------ GIVEN MATERIAL
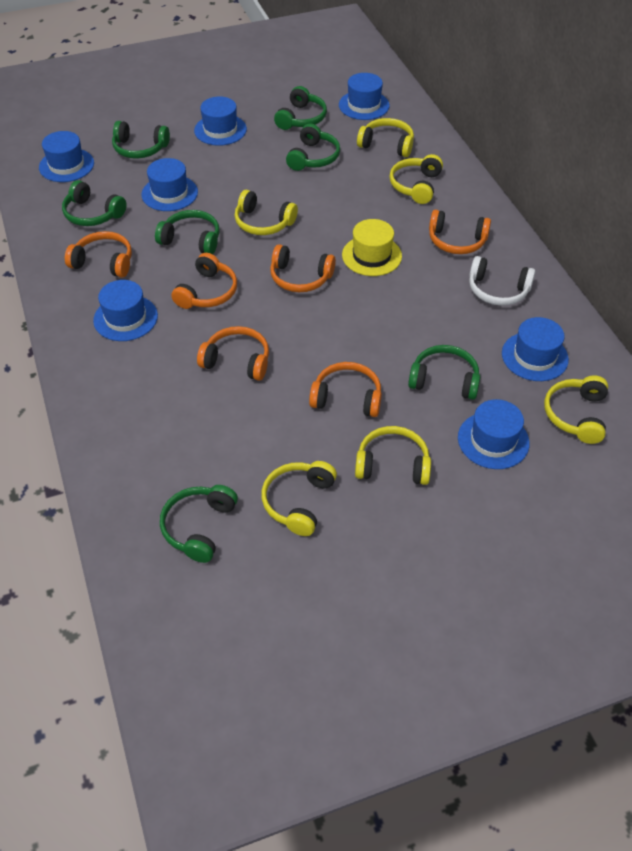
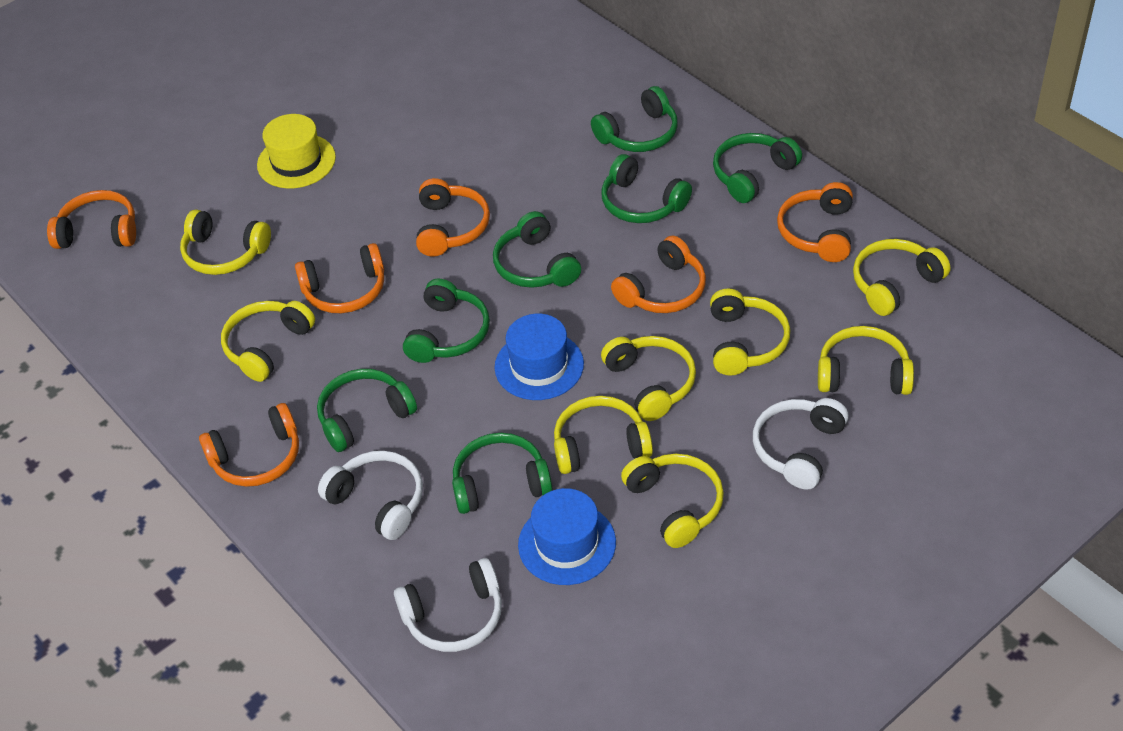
blue hat: 7 -> 2
white headphones: 1 -> 3
yellow headphones: 6 -> 8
------------
A verbatim transcript of the material above, with images dropped, is the expected output.

blue hat: 7 -> 2
white headphones: 1 -> 3
yellow headphones: 6 -> 8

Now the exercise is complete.